RECORDS SHOWN >>
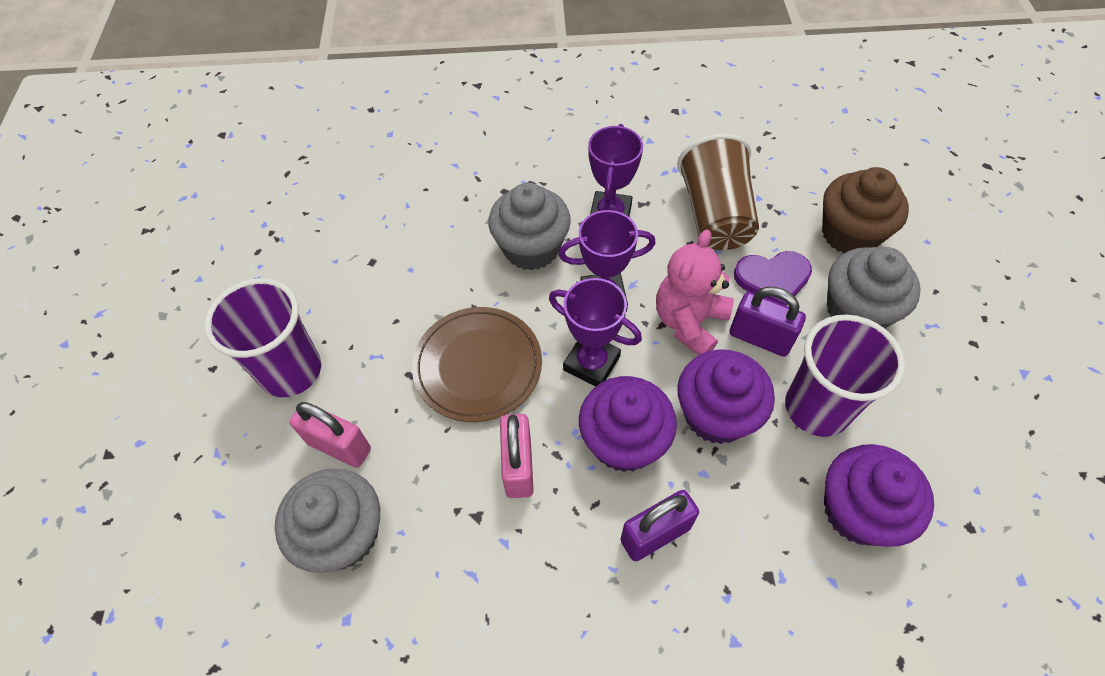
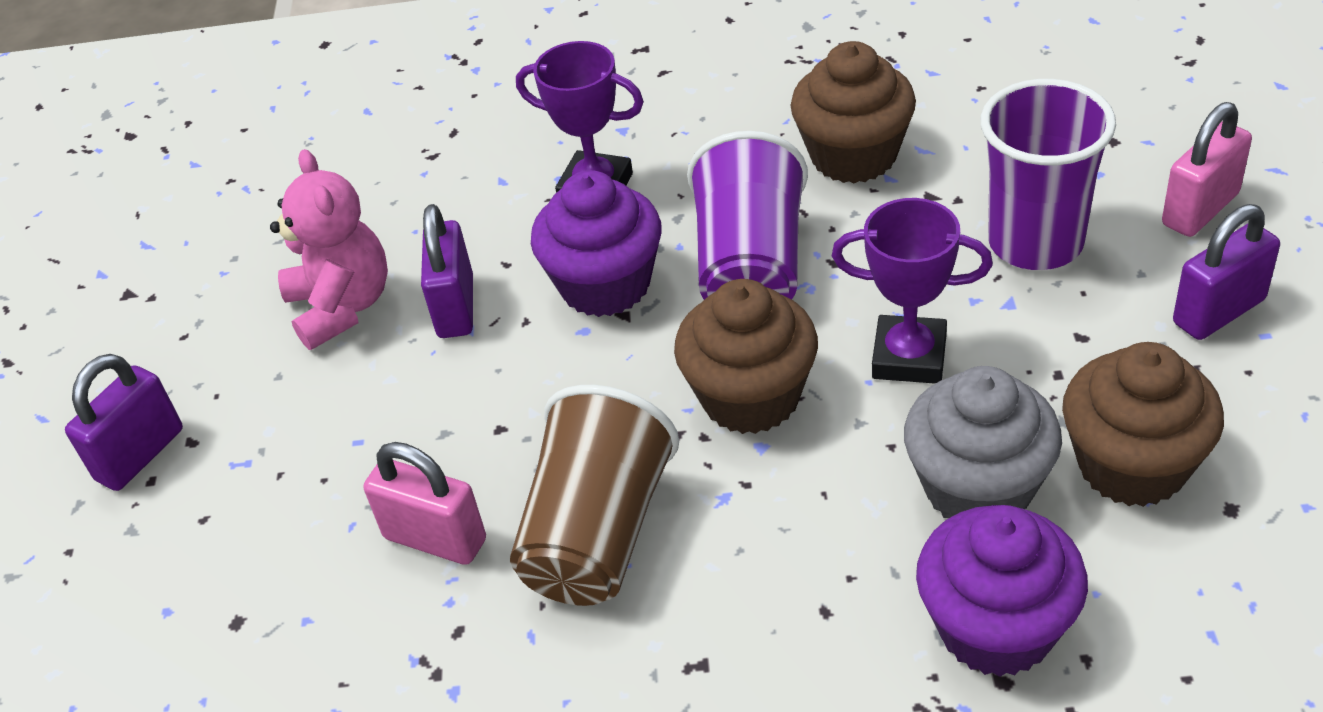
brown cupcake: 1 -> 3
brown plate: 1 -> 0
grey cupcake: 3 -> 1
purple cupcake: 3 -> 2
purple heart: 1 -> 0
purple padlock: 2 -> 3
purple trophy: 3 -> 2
==
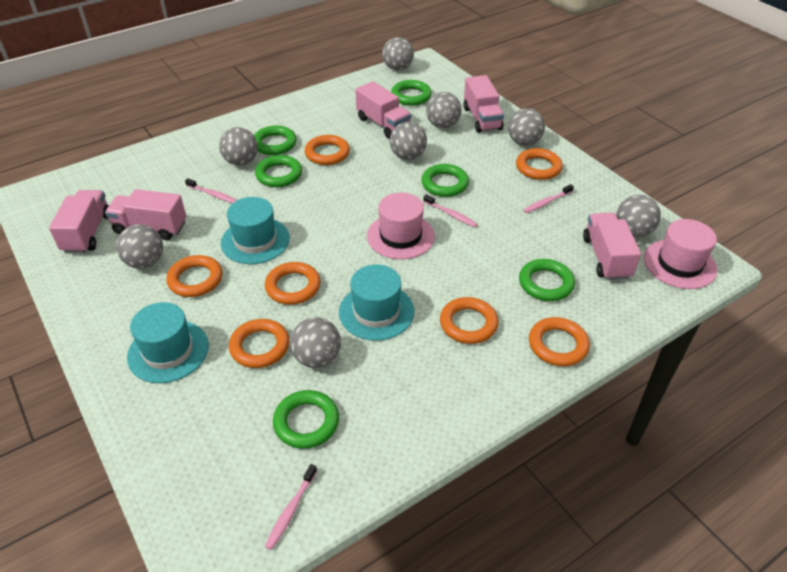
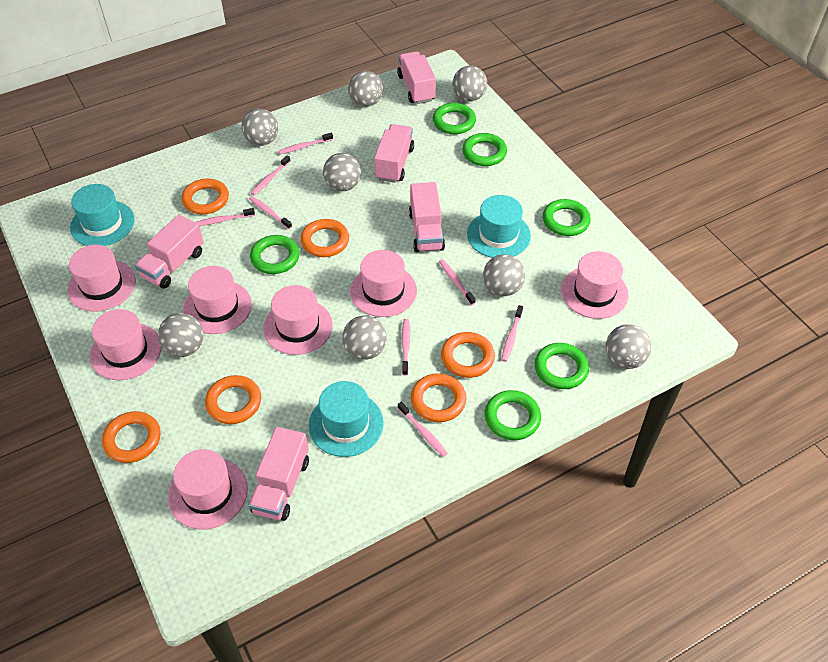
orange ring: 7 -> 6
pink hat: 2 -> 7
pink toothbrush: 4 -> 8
...
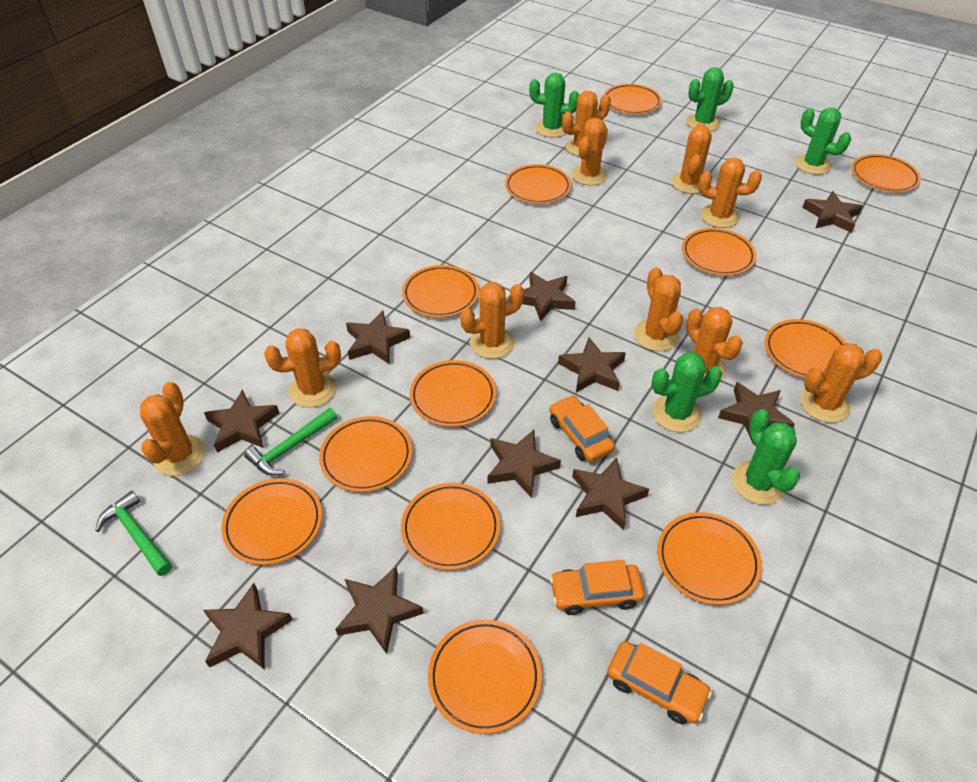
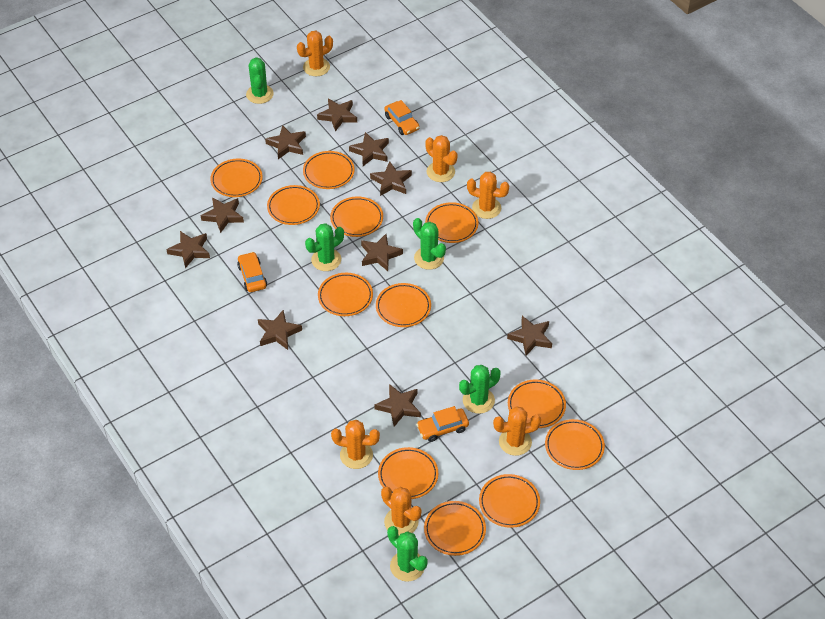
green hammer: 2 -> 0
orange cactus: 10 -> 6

INSTRUCTIONS TO FOLLOW >>
Print, from the entries above, the line with "brown cupcake: 1 -> 3", the line with "purple trophy: 3 -> 2" and all lines between them, exactly and with nothing else.

THE ANSWER >>
brown cupcake: 1 -> 3
brown plate: 1 -> 0
grey cupcake: 3 -> 1
purple cupcake: 3 -> 2
purple heart: 1 -> 0
purple padlock: 2 -> 3
purple trophy: 3 -> 2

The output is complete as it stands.